The data →
------------------------------------------------------------------------

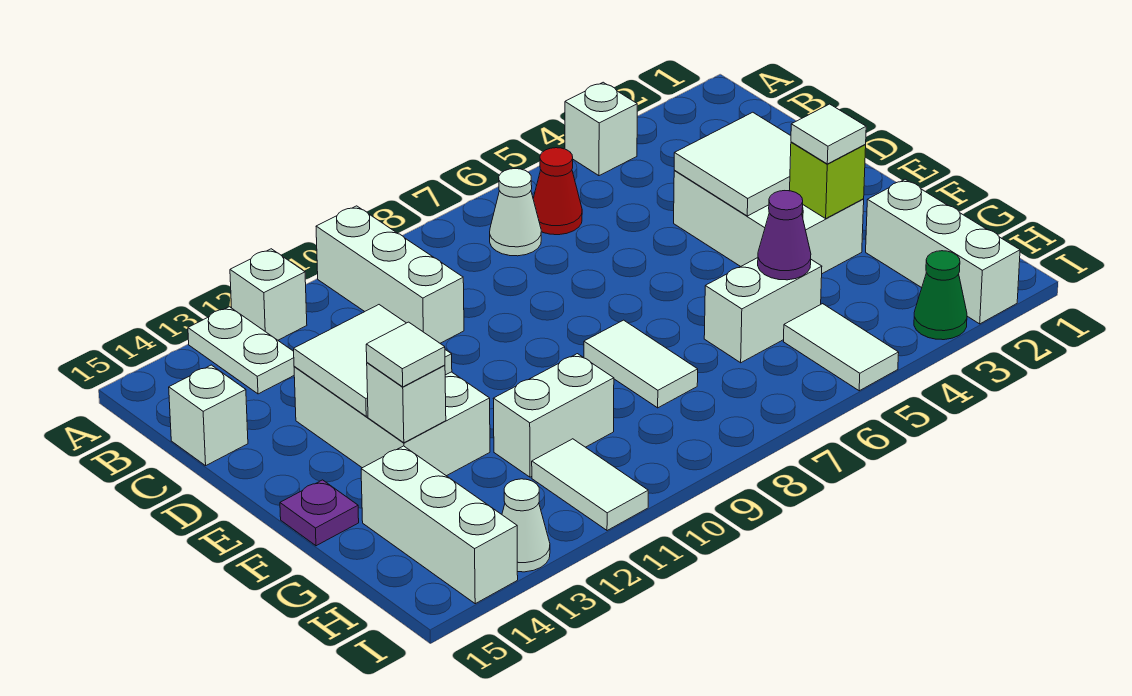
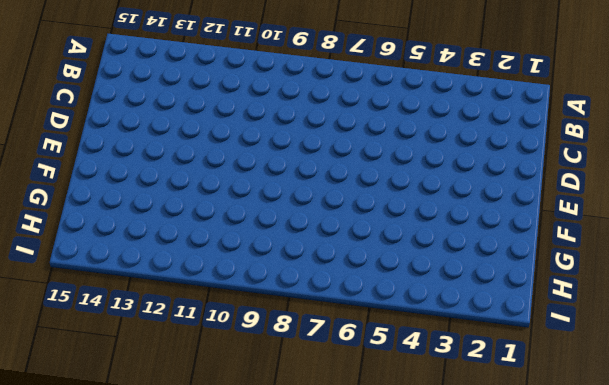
none -> white brick A4 level 1
none -> white brick A10:C10 level 1
none -> white brick A12 level 1

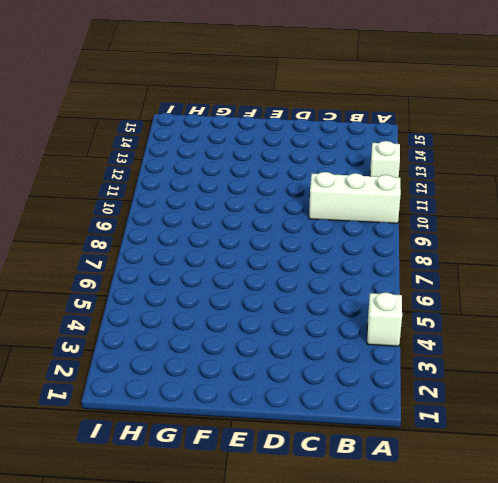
none -> white plate A13:B13 level 1
none -> red cone B6 level 1
none -> white cone B7 level 1

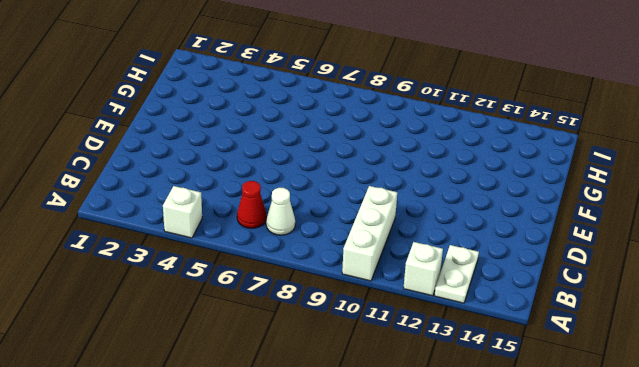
none -> white brick C15 level 1
none -> white brick D3:F4 level 1
none -> white brick D12:F13 level 1

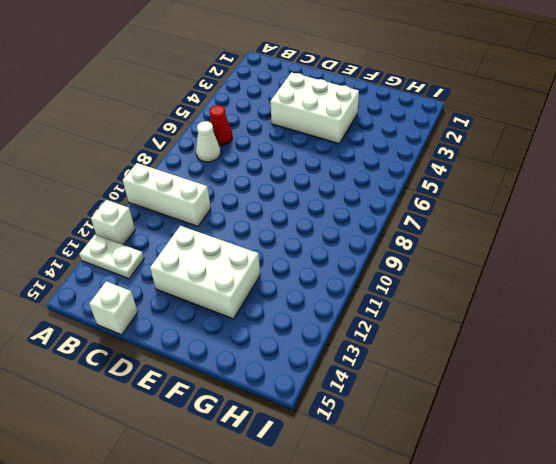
none -> white brick A4 level 1
none -> white tile F8:G8 level 1
none -> purple plate F15 level 1

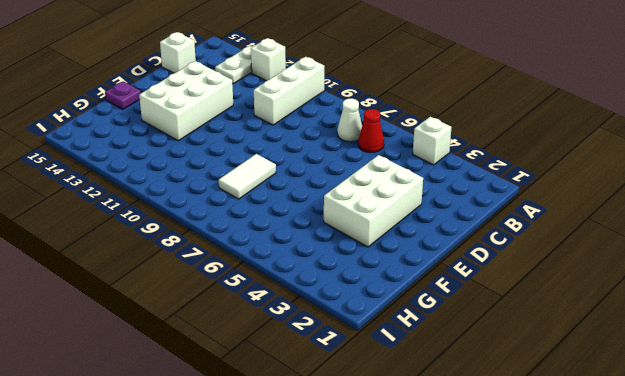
none -> white brick G2:I2 level 1
none -> white brick G5:G6 level 1
none -> white brick G10:G11 level 1

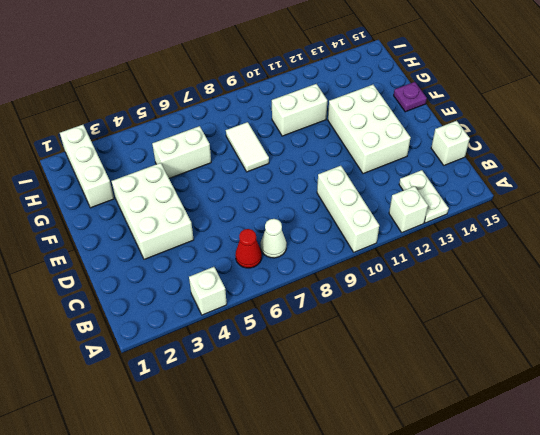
none -> white brick G14:I14 level 1
none -> white tile H5:I5 level 1
none -> white tile H11:I11 level 1

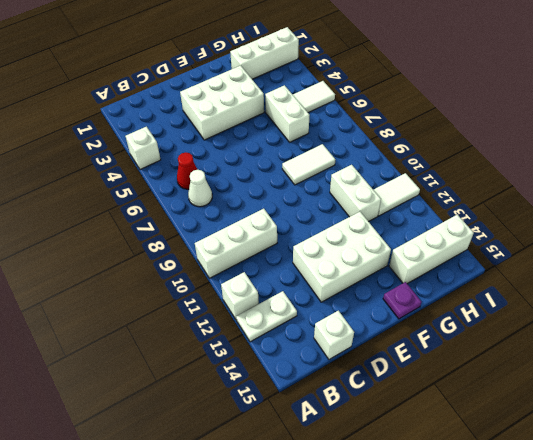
none -> green cone I3 level 1
none -> white cone I13 level 1
none -> white tile D3:E4 level 2

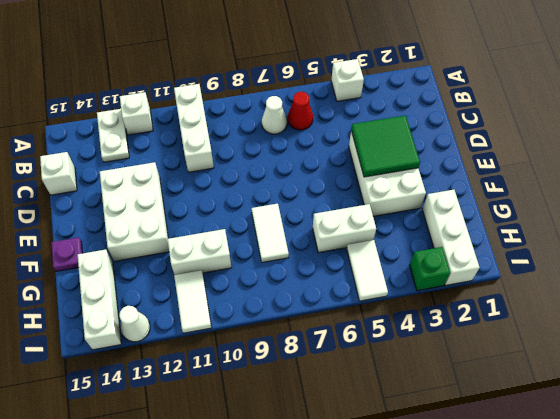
green tile D3:E4 level 2 -> white tile D3:E4 level 2
green brick I3 level 1 -> green cone I3 level 1
none -> white tile D12:E13 level 2
none -> lime brick F3 level 2
none -> white brick F13 level 2

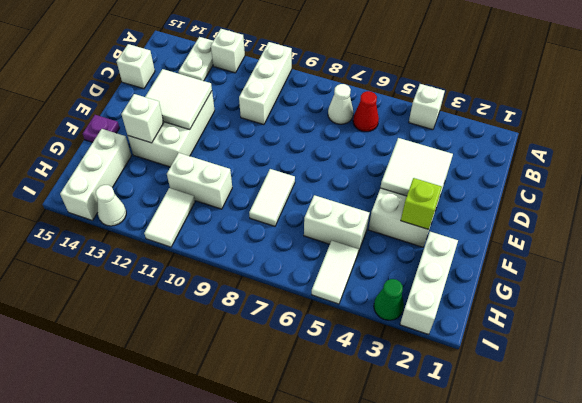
none -> purple cone G5 level 2
none -> white tile F3 level 3
none -> white tile F13 level 3

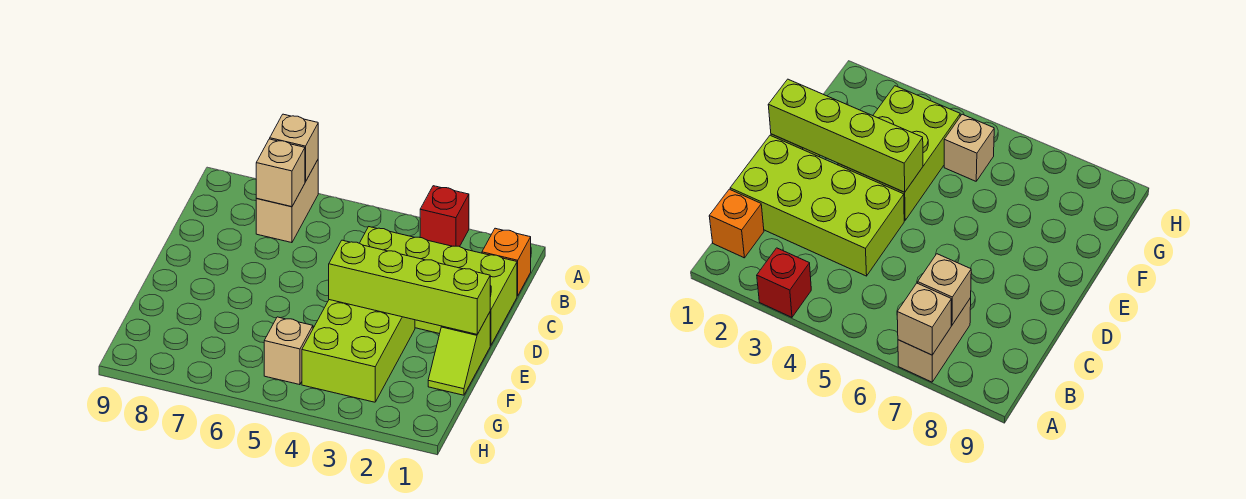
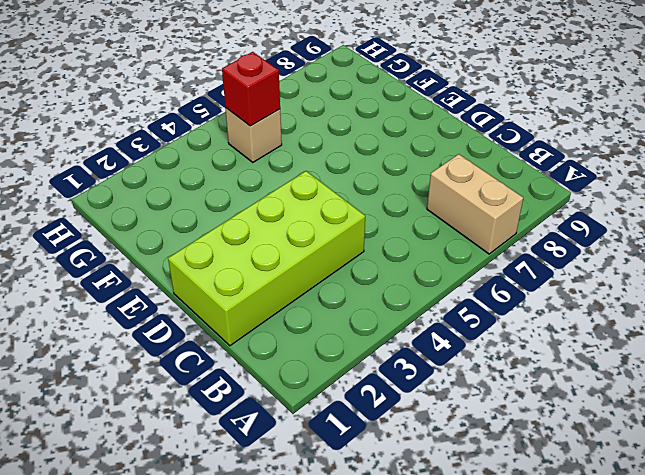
red brick G5 level 2 -> red brick A3 level 1
none -> orange brick B1 level 1
none -> lime slope E1:F1 level 1 top E

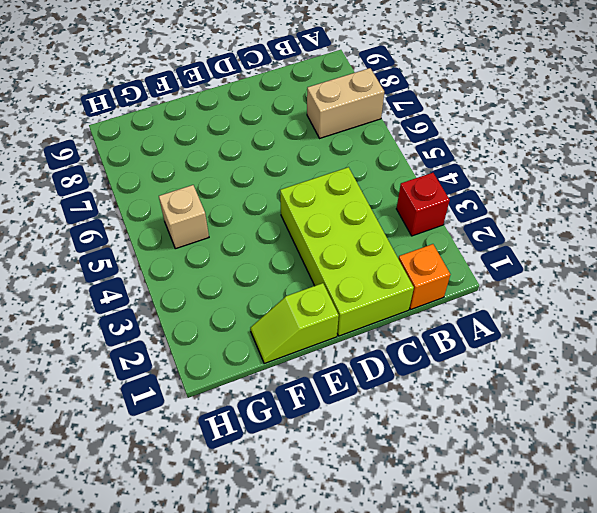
none -> lime brick E3:G4 level 1
none -> tan brick A7 level 2

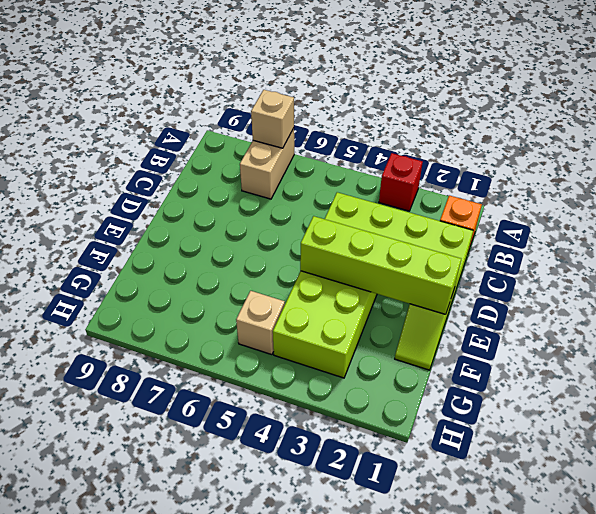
none -> tan brick B7 level 2

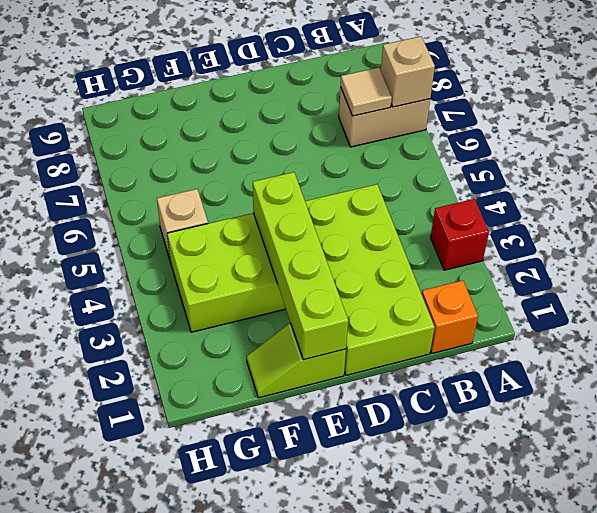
tan tile B7 level 2 -> tan brick B7 level 2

------------------------------------------------------------------------

Instructions to follow → Please transcribe exactly the part of the records that opens with the line containing "none -> red cone B6 level 1" and closes with the line containing "none -> white brick G5:G6 level 1", both ends included, and leave out the pictures.

Written response →
none -> red cone B6 level 1
none -> white cone B7 level 1

none -> white brick C15 level 1
none -> white brick D3:F4 level 1
none -> white brick D12:F13 level 1

none -> white brick A4 level 1
none -> white tile F8:G8 level 1
none -> purple plate F15 level 1

none -> white brick G2:I2 level 1
none -> white brick G5:G6 level 1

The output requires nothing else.